▸ EXERCISE TASK
Report each line below that contains the string "kern", copying every such line in full.

▸ INFORMATION PROVIDED

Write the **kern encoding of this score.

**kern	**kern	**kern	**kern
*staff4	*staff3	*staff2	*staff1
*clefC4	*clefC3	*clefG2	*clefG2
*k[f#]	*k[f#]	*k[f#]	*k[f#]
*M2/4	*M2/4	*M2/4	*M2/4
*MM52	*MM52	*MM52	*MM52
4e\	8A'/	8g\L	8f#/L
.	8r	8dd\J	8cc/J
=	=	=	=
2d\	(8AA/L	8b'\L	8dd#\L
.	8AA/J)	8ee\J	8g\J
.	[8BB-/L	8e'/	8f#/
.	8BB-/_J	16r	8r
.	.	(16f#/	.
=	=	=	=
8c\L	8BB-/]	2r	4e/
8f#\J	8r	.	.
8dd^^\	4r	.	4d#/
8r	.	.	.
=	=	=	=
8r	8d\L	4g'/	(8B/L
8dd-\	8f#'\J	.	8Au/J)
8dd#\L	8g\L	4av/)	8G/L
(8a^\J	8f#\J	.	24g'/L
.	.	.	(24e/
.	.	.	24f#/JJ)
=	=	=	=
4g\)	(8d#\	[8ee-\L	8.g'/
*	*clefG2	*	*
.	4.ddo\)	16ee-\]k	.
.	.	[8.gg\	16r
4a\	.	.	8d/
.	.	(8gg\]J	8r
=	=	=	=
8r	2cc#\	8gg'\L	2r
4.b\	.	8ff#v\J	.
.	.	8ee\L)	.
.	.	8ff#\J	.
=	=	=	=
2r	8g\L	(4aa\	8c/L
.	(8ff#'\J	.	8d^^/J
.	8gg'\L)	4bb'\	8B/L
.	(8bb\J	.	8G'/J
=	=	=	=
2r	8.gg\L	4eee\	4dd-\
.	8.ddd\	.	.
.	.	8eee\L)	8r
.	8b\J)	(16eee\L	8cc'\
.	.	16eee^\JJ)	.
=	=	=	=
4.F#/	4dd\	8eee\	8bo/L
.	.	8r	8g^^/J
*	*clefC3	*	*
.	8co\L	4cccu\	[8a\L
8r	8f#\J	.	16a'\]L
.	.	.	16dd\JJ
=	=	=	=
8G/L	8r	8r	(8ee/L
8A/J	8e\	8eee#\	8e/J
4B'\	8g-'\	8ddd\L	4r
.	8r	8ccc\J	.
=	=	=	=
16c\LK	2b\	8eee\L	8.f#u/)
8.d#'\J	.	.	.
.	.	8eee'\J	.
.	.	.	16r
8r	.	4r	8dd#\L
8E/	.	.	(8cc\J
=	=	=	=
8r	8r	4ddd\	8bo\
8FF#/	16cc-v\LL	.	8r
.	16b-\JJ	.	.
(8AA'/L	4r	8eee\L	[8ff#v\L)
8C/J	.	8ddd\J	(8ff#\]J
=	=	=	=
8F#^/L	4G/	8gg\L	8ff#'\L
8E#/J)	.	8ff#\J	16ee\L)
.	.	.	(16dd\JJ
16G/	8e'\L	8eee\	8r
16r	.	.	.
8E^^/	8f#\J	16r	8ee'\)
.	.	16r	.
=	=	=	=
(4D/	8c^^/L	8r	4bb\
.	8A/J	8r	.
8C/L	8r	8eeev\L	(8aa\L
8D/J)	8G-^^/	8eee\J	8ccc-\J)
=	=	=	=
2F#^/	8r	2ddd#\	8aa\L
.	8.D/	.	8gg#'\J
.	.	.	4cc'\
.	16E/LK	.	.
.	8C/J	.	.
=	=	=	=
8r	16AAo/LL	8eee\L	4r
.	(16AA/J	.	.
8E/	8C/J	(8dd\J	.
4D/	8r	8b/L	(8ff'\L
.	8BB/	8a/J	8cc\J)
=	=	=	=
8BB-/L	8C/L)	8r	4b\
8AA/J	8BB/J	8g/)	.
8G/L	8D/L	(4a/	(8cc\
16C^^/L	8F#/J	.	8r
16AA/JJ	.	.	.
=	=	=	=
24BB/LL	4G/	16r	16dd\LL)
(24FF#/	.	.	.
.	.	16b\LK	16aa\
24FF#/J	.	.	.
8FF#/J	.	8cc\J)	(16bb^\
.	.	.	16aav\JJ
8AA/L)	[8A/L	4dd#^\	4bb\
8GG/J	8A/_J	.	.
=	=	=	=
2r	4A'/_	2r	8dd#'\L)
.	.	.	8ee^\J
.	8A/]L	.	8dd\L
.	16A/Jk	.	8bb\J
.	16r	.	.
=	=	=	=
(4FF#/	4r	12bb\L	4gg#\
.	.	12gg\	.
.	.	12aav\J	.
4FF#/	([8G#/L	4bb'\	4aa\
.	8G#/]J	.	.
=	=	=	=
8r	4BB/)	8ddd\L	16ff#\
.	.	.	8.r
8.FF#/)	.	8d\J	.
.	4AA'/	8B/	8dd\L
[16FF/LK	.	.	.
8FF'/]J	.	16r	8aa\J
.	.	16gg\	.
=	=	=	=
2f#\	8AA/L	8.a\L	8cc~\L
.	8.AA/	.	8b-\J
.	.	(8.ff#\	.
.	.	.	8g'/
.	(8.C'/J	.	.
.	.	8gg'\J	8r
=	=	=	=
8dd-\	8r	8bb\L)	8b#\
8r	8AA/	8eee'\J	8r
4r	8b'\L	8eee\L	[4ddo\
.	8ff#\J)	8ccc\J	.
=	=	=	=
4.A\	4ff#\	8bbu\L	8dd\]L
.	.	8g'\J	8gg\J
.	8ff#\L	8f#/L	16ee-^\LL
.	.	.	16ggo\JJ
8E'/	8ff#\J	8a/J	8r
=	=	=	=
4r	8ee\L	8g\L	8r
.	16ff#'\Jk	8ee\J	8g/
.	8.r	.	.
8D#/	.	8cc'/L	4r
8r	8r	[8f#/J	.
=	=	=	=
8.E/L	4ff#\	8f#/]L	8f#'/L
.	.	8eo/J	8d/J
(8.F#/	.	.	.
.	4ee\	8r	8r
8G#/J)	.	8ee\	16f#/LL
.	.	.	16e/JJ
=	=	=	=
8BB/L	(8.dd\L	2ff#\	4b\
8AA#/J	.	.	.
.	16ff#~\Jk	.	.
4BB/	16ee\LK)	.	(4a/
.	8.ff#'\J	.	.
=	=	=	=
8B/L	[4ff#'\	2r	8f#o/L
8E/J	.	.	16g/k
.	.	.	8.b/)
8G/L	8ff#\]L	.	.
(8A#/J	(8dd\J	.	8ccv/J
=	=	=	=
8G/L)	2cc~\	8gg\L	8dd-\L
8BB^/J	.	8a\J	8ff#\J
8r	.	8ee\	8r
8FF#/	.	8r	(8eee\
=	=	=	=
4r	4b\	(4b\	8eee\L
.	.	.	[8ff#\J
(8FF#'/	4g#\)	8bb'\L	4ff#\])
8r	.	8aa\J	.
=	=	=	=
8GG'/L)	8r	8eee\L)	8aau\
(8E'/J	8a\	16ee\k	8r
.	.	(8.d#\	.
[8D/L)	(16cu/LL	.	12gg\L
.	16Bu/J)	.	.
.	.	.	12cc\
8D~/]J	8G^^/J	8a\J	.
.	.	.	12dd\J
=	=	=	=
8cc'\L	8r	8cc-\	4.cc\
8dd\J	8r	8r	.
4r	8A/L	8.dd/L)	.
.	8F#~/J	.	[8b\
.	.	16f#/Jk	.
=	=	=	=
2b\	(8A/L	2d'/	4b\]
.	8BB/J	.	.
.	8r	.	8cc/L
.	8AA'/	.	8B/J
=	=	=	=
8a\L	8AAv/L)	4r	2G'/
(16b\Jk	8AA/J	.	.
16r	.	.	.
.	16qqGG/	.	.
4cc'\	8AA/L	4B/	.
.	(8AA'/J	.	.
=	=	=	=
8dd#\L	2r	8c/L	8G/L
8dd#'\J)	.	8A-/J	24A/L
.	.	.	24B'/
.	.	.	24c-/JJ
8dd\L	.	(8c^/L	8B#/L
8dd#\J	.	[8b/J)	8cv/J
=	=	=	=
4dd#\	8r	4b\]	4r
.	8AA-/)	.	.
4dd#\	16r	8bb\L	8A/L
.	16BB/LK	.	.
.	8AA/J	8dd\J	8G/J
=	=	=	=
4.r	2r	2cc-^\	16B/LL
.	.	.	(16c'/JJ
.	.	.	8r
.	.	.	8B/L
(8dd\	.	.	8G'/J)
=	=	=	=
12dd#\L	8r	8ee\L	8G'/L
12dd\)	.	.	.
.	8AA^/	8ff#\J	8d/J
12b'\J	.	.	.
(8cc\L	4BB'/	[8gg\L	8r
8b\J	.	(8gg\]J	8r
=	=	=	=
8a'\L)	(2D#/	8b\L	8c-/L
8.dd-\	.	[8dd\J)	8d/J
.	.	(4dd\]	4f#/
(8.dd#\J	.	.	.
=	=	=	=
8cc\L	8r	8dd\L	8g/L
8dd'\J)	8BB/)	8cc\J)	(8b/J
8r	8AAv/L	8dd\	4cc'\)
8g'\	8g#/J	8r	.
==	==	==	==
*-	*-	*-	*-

▸ RESPONSE TO THE EXERCISE
Write the **kern encoding of this score.
**kern	**kern	**kern	**kern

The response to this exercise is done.